■ **EXERCISE DIRECTIONS**
From the line containing "D5: diode 1N914" through the last line of the entries below, transcribe each line exactly, excluding any picture.

Structured diff data

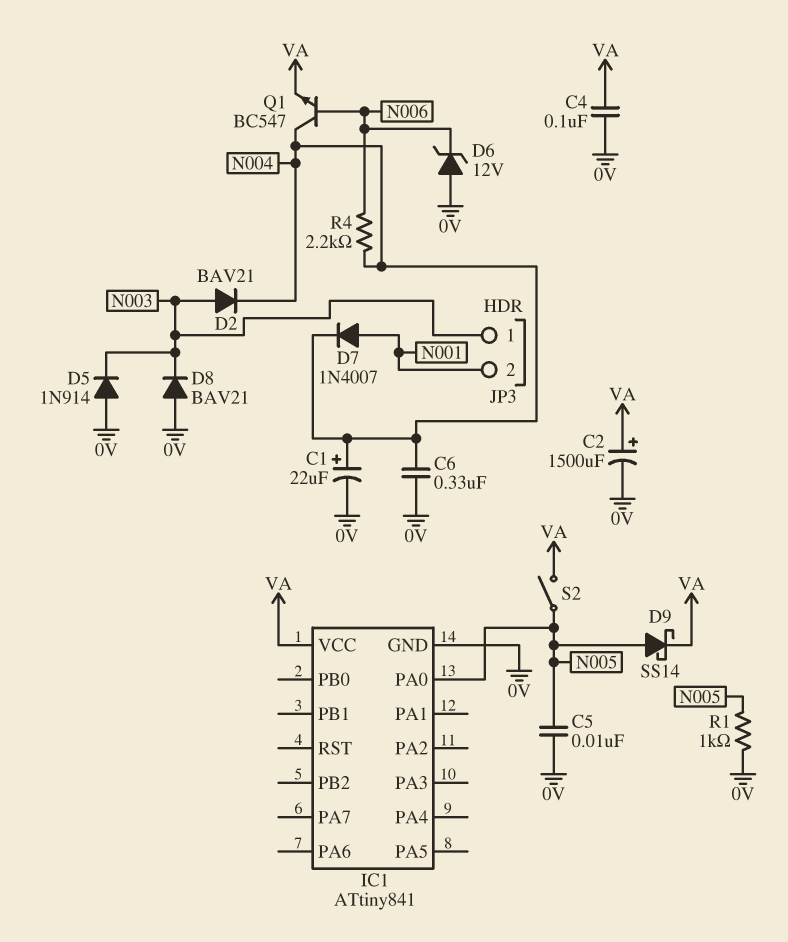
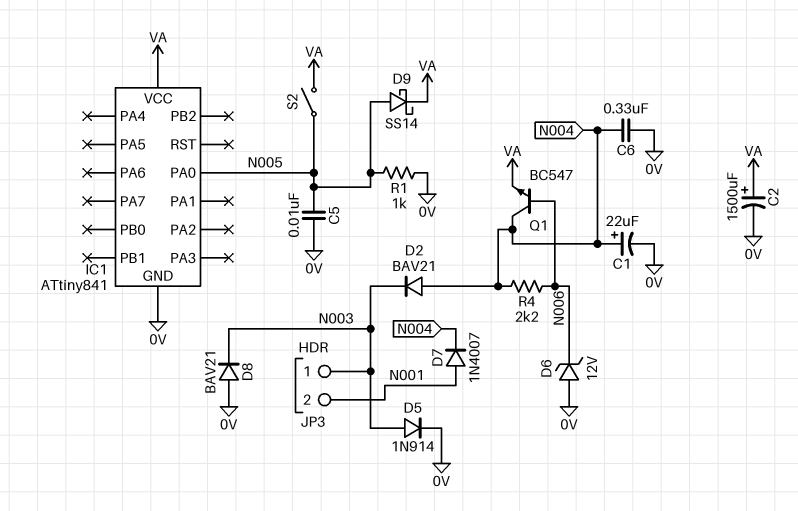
C4: 100nF (0V, VA) -> none
D2: diode BAV21 (A N003, K N004) -> diode BAV21 (A N004, K N003)
D5: diode 1N914 (A 0V, K N003) -> diode 1N914 (A N003, K 0V)

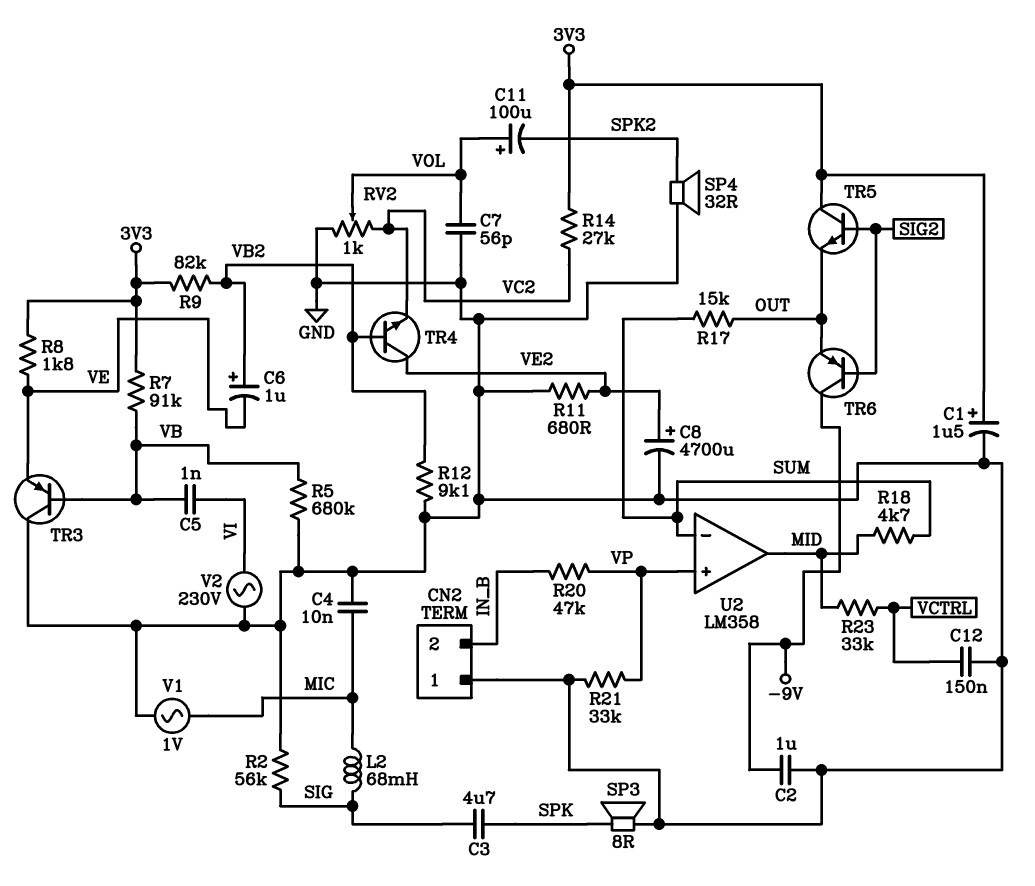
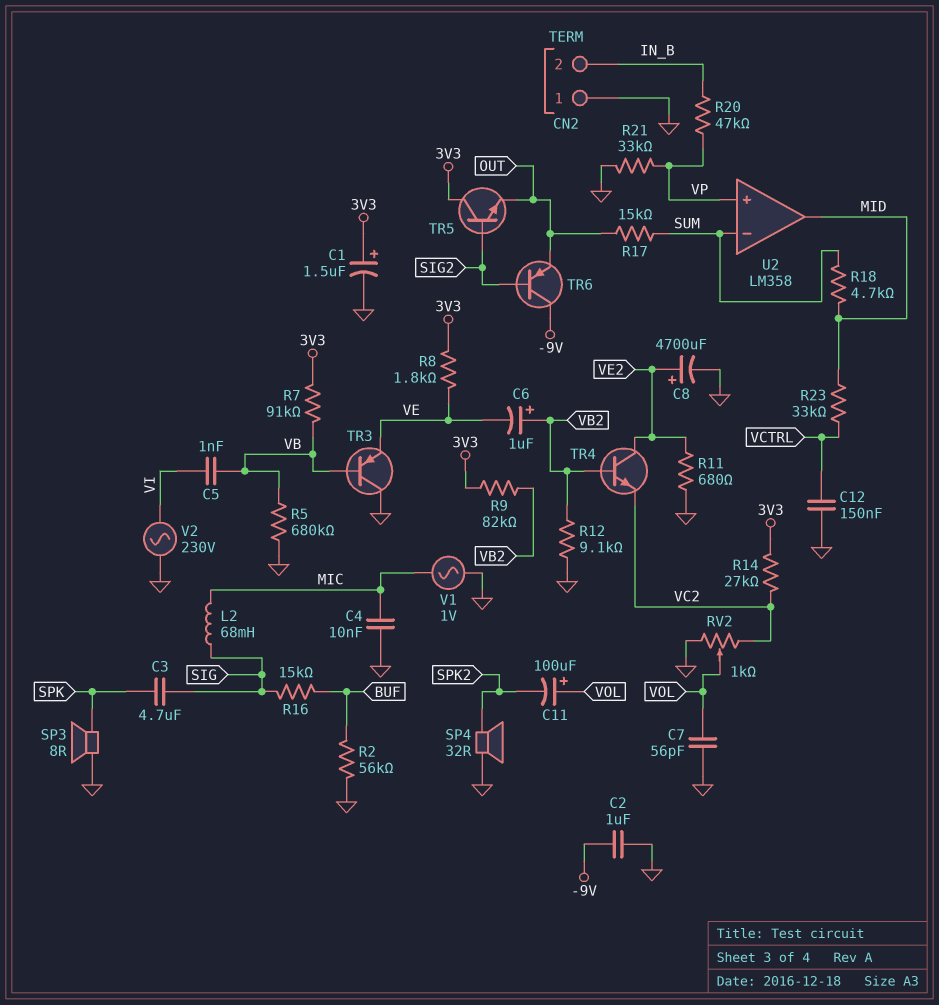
R2: 56k (GND, SIG) -> 56k (BUF, GND)
R16: none -> 15k (BUF, SIG)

■ **WRITTEN SOLUTION**
D5: diode 1N914 (A 0V, K N003) -> diode 1N914 (A N003, K 0V)

R2: 56k (GND, SIG) -> 56k (BUF, GND)
R16: none -> 15k (BUF, SIG)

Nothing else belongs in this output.